# [Your objective]
The records are to be repeated exactly, and any images in them are to be dropped.

___ Provided information

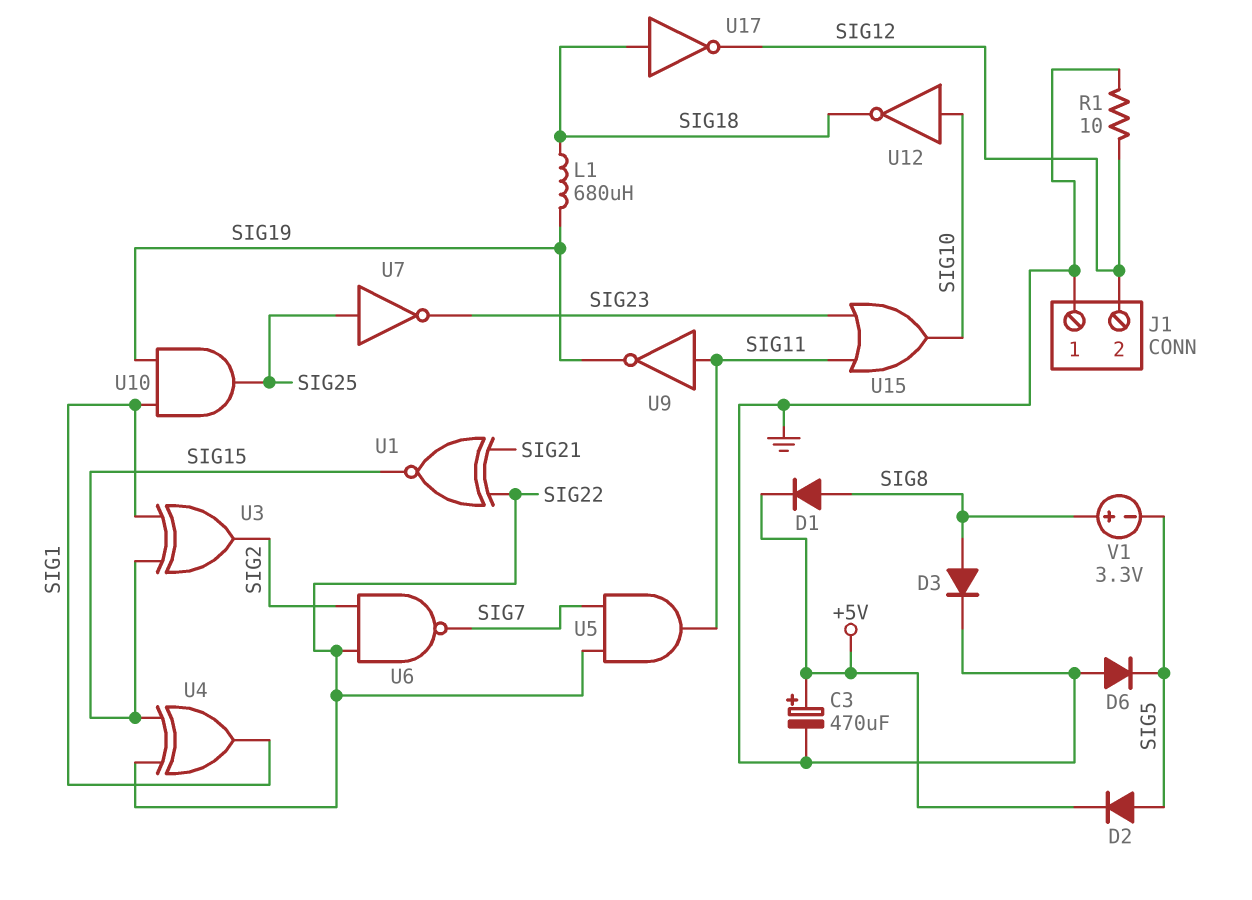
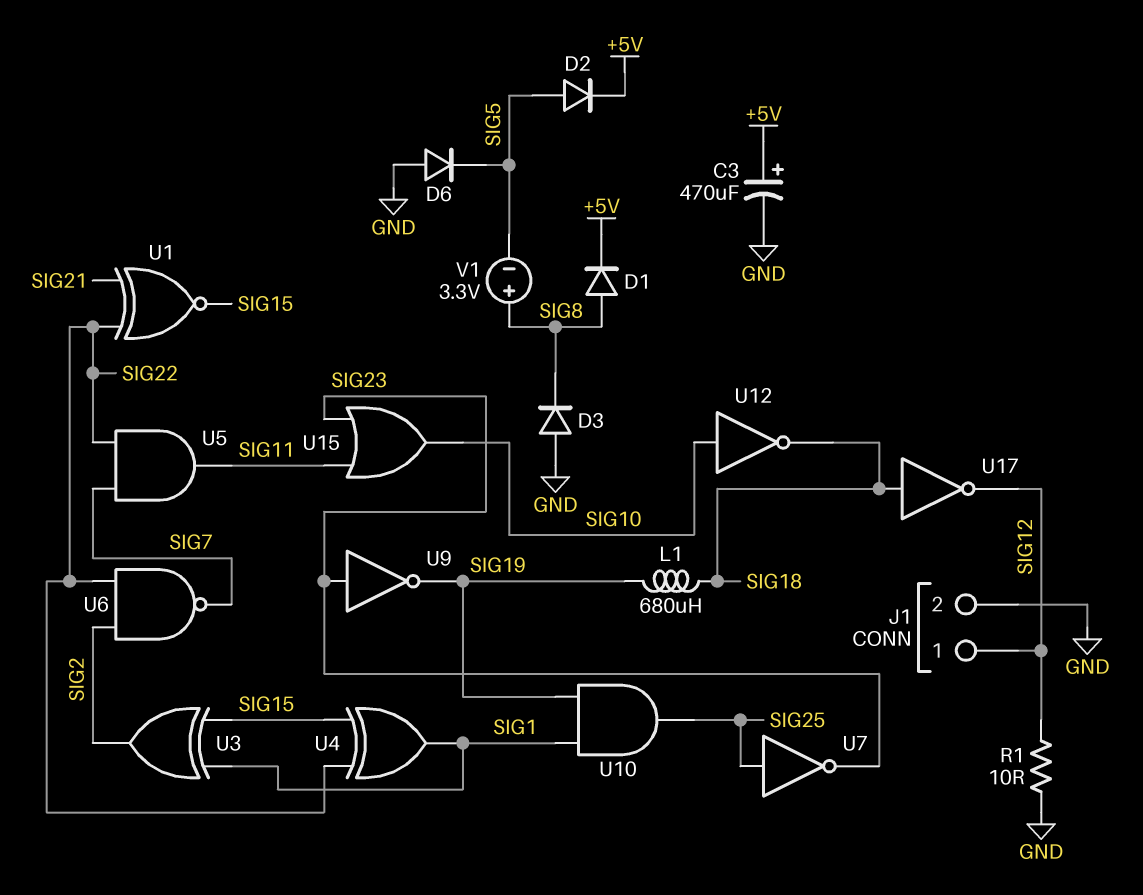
D3: diode (A SIG8, K GND) -> diode (A GND, K SIG8)
J1 pin 1: GND -> SIG12
J1 pin 2: SIG12 -> GND
U9: NOT (in SIG11, out SIG19) -> NOT (in SIG23, out SIG19)

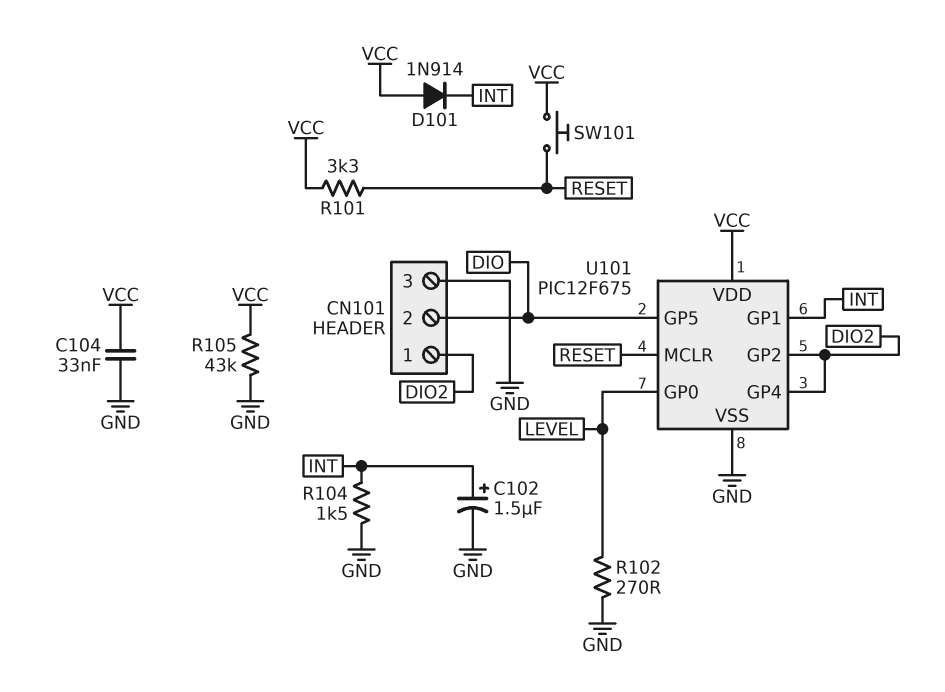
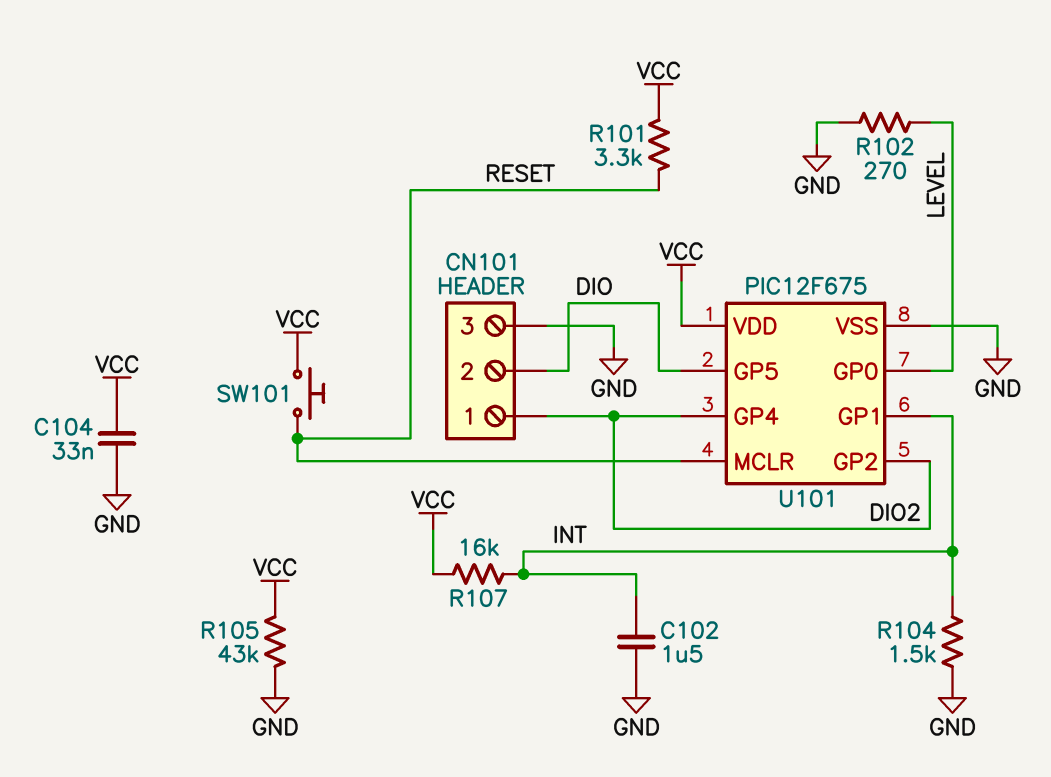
C102: 1.5uF (plus INT, minus GND) -> 1.5uF (GND, INT)
D101: diode 1N914 (A VCC, K INT) -> none
R107: none -> 16k (INT, VCC)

______

# [Task output]
D3: diode (A SIG8, K GND) -> diode (A GND, K SIG8)
J1 pin 1: GND -> SIG12
J1 pin 2: SIG12 -> GND
U9: NOT (in SIG11, out SIG19) -> NOT (in SIG23, out SIG19)

C102: 1.5uF (plus INT, minus GND) -> 1.5uF (GND, INT)
D101: diode 1N914 (A VCC, K INT) -> none
R107: none -> 16k (INT, VCC)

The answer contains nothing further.